» **DIRECTIONS FOR THIS TASK**
When "plus" occurs in a line of the material, copy that line.

» **MATERIAL FOR THE TASK**
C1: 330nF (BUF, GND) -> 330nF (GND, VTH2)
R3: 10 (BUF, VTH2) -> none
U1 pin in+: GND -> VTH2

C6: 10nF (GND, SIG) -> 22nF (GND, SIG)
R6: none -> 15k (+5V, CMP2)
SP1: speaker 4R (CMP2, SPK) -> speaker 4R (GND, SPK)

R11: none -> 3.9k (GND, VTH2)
---
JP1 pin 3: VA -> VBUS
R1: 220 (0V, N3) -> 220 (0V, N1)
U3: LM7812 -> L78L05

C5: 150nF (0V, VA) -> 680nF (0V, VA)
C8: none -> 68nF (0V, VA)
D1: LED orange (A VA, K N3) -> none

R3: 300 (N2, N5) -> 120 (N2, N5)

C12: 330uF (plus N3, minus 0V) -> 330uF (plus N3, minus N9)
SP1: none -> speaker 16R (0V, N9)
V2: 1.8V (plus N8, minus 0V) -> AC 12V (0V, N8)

» **OUTPUT**
C12: 330uF (plus N3, minus 0V) -> 330uF (plus N3, minus N9)
V2: 1.8V (plus N8, minus 0V) -> AC 12V (0V, N8)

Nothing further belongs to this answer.